### Directions:
Your answer should be only the lines below from the one with "[195, 314, 251, 341]" to the one with "[375, 35, 443, 51]", repeated exactly, ends included.

### Extracted information:
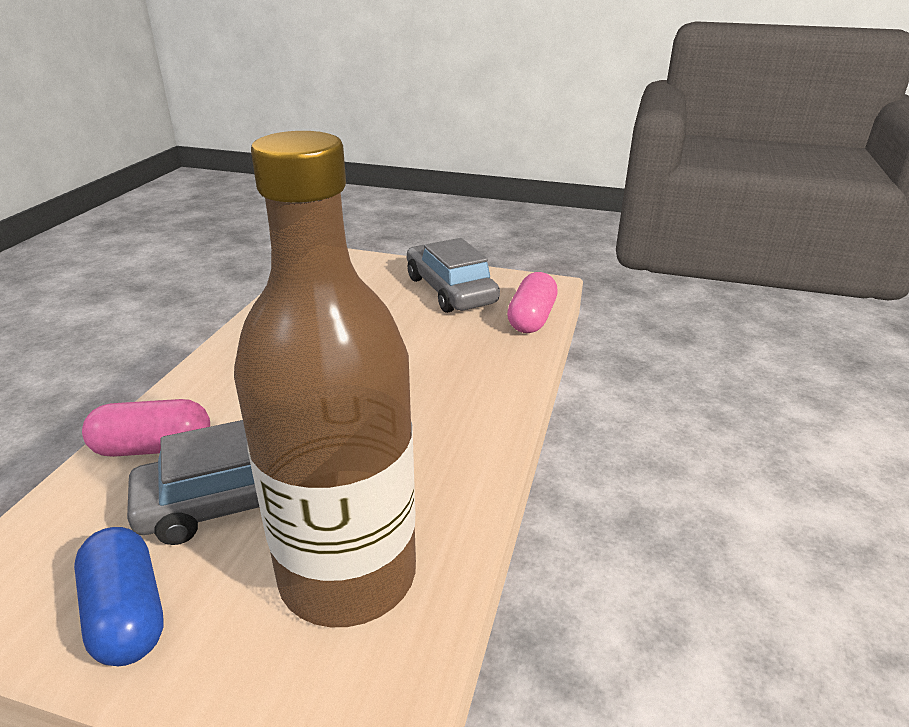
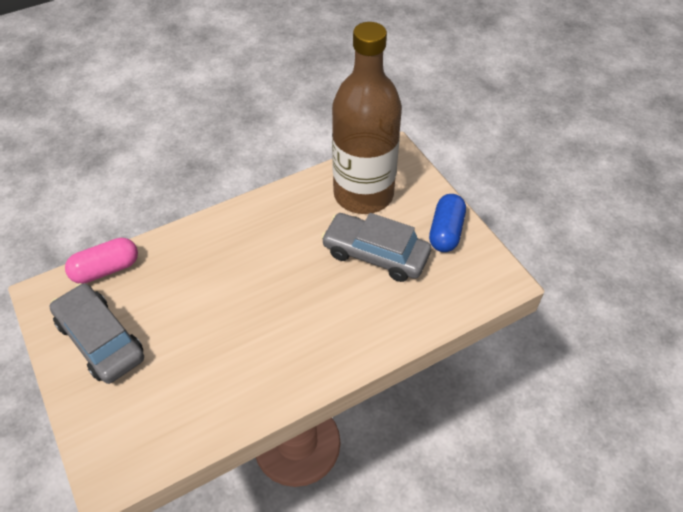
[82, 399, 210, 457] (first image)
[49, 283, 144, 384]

==

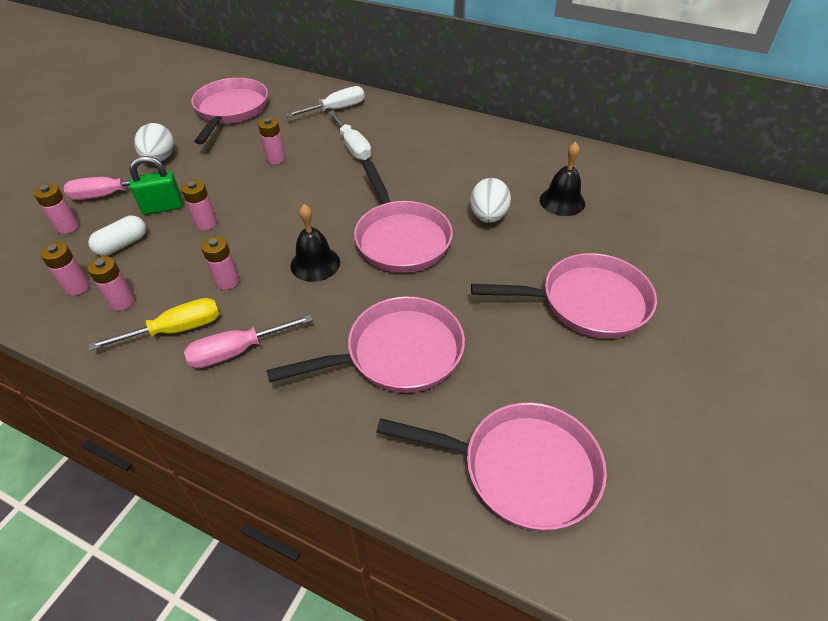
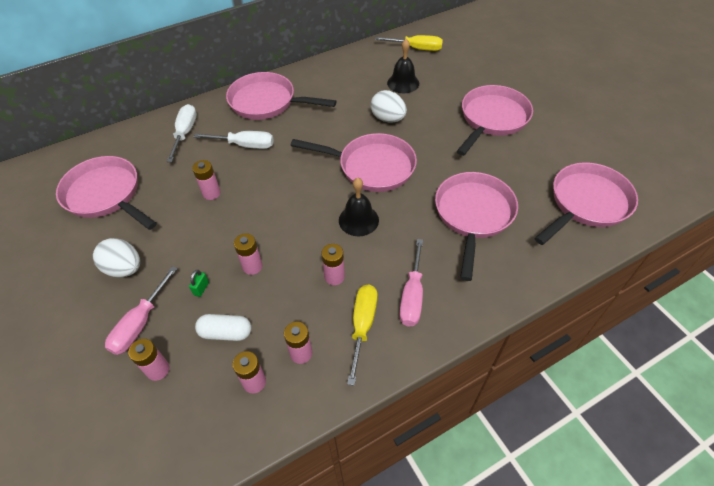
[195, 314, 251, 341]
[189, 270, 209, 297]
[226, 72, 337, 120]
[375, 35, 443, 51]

### Solution to the problem:
[195, 314, 251, 341]
[189, 270, 209, 297]
[226, 72, 337, 120]
[375, 35, 443, 51]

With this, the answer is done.